*What the task requires*
Please copy out the entries below exactly, beginning with the line that contains "R107: 68k (IC103/PD4, VCC)" and ending with the line that contains "TP2: test point (VDD) -> none", and include nothing outside that span.

*Data provided*
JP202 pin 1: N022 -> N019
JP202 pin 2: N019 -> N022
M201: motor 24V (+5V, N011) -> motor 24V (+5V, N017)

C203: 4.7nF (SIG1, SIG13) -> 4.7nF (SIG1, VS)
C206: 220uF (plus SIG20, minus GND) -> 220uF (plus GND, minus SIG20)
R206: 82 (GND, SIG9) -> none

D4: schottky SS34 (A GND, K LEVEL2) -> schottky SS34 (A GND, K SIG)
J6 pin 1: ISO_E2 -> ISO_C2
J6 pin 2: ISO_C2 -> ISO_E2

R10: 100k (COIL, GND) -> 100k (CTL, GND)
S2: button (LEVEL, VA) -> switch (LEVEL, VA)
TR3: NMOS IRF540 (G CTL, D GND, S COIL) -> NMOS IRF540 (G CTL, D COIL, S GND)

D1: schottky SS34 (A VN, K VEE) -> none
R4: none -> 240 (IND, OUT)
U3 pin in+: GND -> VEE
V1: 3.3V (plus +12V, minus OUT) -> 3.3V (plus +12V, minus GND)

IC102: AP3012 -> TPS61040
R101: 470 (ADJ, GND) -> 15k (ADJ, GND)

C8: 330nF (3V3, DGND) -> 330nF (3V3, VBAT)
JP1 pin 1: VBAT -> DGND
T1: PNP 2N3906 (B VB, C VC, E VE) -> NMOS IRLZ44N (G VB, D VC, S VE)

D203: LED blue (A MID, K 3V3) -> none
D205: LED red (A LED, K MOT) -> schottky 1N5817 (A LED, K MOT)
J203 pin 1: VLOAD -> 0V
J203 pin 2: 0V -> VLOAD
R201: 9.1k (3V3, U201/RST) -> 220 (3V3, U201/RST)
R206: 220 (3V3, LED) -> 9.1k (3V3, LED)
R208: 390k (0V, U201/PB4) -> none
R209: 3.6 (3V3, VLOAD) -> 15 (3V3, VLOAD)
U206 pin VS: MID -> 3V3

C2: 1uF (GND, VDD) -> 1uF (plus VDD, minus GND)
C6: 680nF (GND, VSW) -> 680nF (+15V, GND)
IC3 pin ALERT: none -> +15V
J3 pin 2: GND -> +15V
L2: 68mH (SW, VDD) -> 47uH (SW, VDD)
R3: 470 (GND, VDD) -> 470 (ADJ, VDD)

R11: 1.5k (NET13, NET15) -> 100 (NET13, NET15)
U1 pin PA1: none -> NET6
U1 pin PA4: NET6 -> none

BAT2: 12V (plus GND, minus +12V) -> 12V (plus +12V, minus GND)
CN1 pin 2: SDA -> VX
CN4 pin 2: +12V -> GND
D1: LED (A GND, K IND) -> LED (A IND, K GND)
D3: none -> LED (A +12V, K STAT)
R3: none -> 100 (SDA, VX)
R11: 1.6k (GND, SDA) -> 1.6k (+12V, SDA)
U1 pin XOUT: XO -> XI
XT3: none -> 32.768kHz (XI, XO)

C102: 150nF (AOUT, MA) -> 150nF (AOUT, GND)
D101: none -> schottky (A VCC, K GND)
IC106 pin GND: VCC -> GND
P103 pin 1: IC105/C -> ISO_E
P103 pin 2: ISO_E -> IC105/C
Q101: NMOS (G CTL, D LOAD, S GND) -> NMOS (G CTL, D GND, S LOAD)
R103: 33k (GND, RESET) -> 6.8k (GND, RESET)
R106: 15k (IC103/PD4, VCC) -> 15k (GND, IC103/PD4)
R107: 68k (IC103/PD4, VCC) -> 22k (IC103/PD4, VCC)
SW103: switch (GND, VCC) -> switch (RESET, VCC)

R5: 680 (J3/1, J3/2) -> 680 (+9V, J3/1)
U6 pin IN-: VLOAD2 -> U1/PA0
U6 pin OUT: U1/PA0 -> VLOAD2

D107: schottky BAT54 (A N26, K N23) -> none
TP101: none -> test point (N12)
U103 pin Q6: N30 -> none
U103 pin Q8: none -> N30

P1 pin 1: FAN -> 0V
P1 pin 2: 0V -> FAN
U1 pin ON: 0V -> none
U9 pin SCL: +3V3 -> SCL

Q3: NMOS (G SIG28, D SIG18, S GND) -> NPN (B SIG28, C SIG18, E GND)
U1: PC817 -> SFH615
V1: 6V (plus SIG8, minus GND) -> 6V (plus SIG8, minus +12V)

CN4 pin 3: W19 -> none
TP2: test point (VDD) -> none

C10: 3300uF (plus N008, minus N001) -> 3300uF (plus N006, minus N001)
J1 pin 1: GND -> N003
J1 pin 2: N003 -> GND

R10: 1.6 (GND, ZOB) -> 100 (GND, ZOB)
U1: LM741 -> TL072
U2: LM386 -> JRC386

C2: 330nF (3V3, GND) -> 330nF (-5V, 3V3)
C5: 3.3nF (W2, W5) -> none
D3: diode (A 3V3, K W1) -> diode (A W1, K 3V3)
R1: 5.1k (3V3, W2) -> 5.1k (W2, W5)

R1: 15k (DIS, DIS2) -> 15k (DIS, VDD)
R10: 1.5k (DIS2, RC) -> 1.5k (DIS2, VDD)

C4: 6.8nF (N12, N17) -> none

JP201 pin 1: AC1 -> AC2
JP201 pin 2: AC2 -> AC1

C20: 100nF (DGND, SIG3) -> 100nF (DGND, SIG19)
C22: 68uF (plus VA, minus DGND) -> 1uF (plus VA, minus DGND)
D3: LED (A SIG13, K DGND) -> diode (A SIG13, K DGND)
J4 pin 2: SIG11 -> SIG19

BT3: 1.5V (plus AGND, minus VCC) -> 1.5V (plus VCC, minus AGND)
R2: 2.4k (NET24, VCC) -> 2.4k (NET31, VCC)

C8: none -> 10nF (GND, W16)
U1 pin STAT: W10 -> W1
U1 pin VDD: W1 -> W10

*Response area*
R107: 68k (IC103/PD4, VCC) -> 22k (IC103/PD4, VCC)
SW103: switch (GND, VCC) -> switch (RESET, VCC)

R5: 680 (J3/1, J3/2) -> 680 (+9V, J3/1)
U6 pin IN-: VLOAD2 -> U1/PA0
U6 pin OUT: U1/PA0 -> VLOAD2

D107: schottky BAT54 (A N26, K N23) -> none
TP101: none -> test point (N12)
U103 pin Q6: N30 -> none
U103 pin Q8: none -> N30

P1 pin 1: FAN -> 0V
P1 pin 2: 0V -> FAN
U1 pin ON: 0V -> none
U9 pin SCL: +3V3 -> SCL

Q3: NMOS (G SIG28, D SIG18, S GND) -> NPN (B SIG28, C SIG18, E GND)
U1: PC817 -> SFH615
V1: 6V (plus SIG8, minus GND) -> 6V (plus SIG8, minus +12V)

CN4 pin 3: W19 -> none
TP2: test point (VDD) -> none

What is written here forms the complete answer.